Your answer should be every line of the records that contains the word "pink".

Input records —
--- START ---

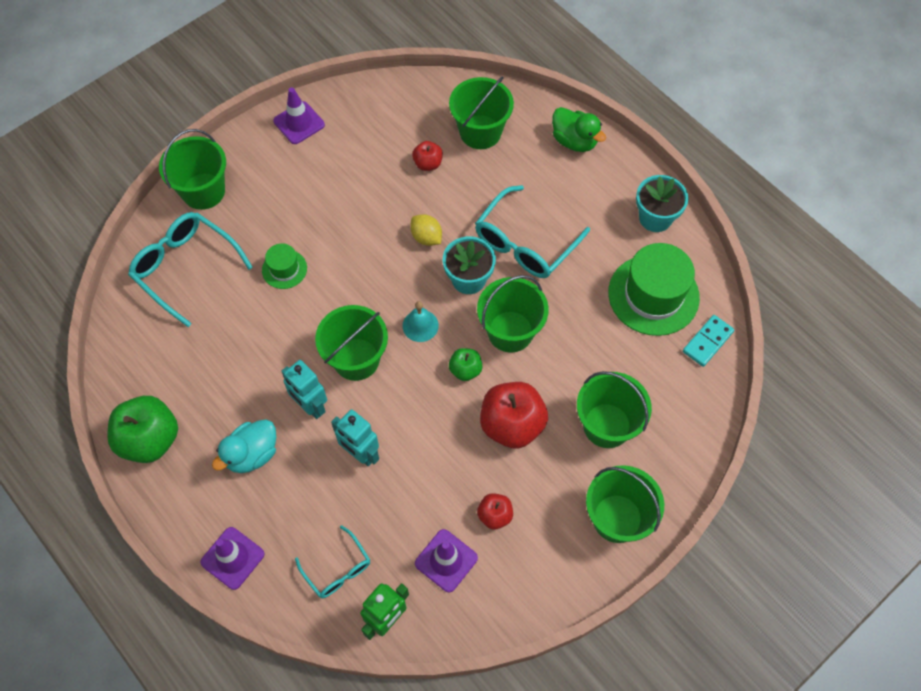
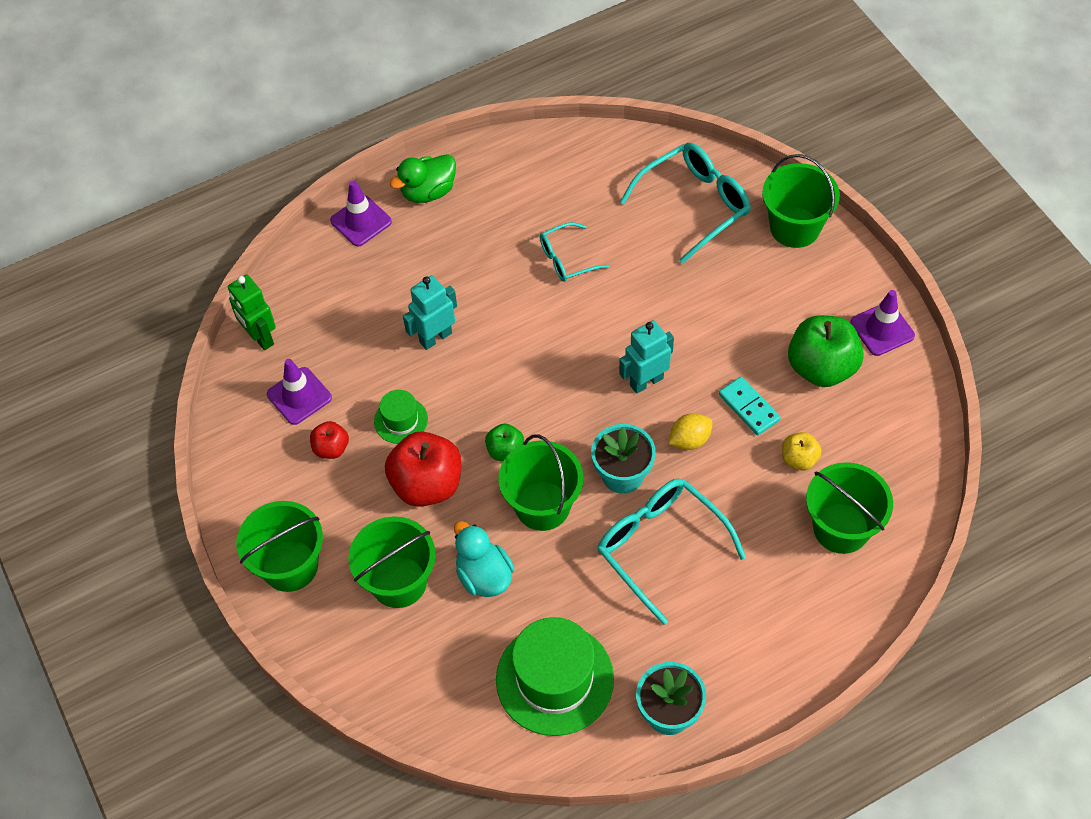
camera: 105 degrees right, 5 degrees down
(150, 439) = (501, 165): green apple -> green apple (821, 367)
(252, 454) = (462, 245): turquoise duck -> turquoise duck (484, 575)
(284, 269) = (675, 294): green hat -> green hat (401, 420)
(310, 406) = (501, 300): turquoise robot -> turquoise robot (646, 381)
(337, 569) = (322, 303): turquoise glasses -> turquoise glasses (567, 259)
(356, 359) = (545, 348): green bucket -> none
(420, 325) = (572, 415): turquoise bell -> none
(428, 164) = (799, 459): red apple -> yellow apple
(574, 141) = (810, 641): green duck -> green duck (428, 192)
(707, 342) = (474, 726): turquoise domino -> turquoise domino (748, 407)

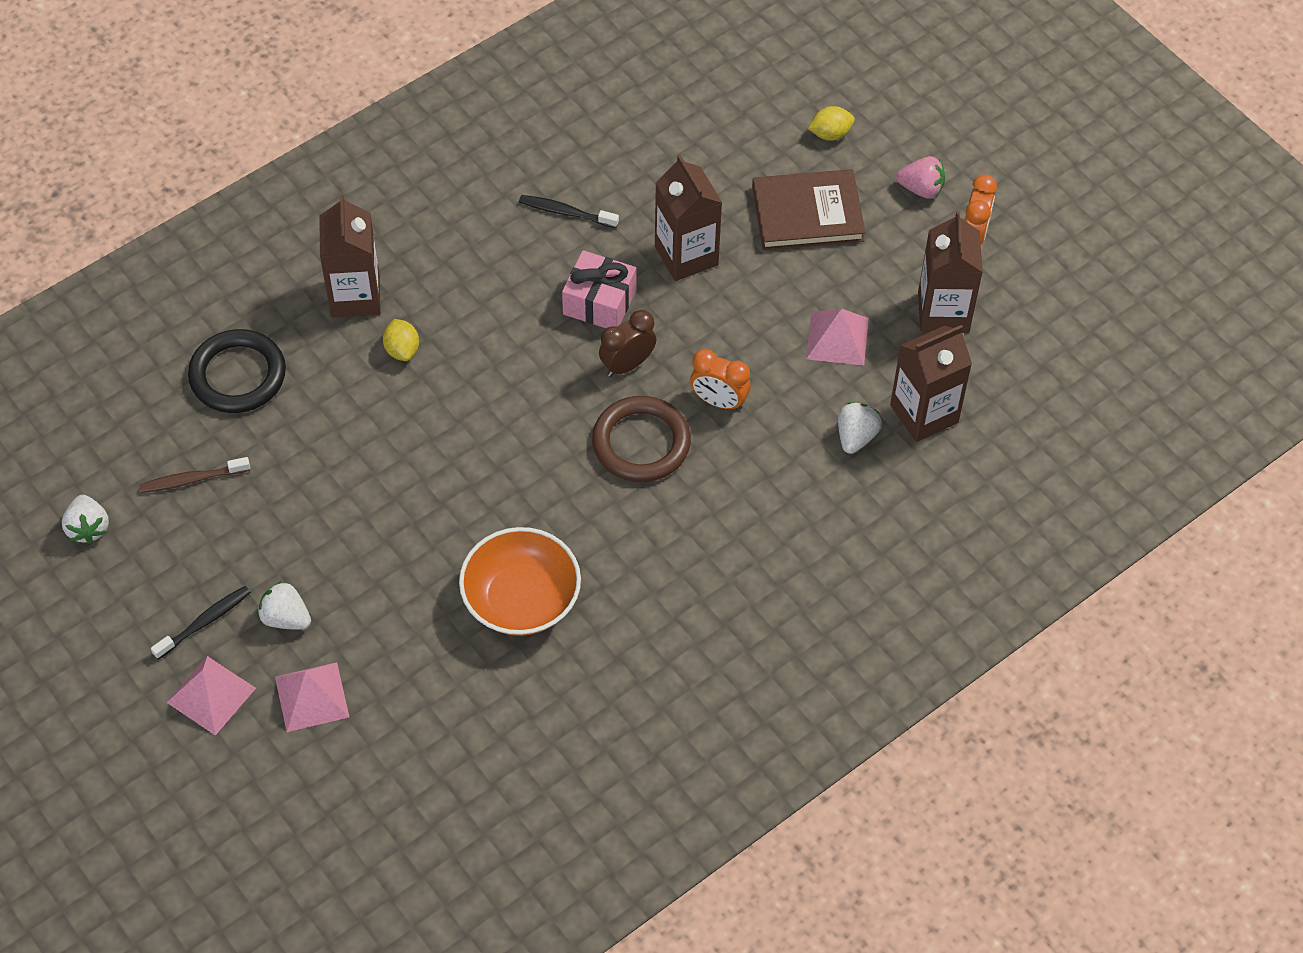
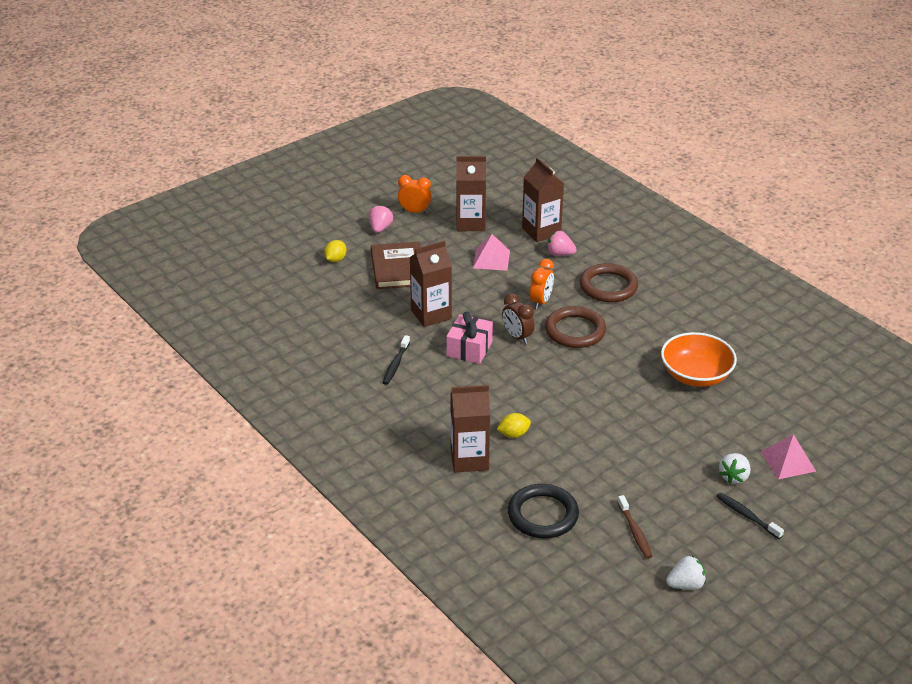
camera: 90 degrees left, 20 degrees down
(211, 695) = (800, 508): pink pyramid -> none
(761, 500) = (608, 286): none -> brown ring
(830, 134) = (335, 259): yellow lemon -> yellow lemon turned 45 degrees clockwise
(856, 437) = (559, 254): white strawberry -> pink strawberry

--- END ---
--- START ---

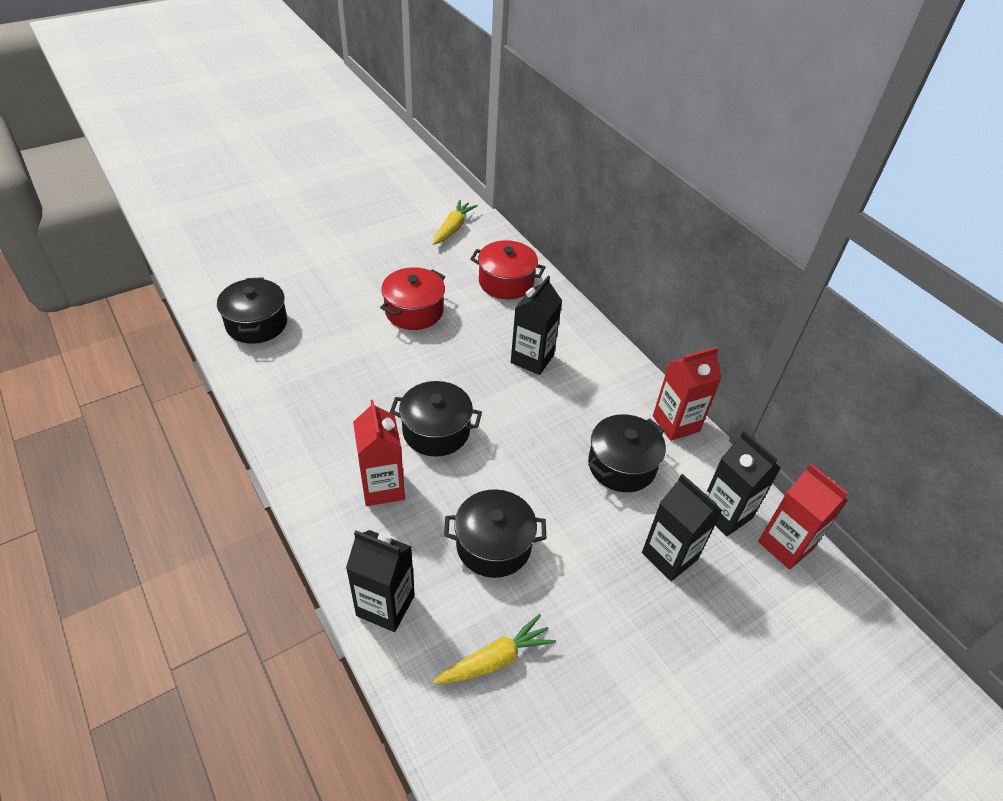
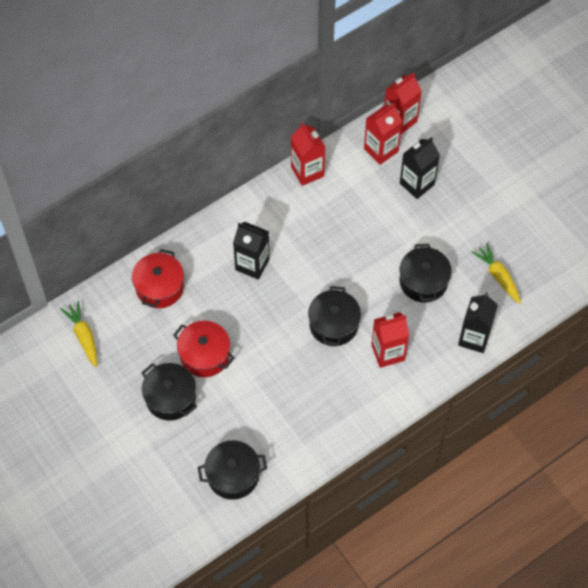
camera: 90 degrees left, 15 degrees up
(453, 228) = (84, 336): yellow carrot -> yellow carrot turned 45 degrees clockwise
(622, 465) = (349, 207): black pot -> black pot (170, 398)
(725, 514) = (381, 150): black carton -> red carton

--- END ---

Written solution —
(211, 695) = (800, 508): pink pyramid -> none
(856, 437) = (559, 254): white strawberry -> pink strawberry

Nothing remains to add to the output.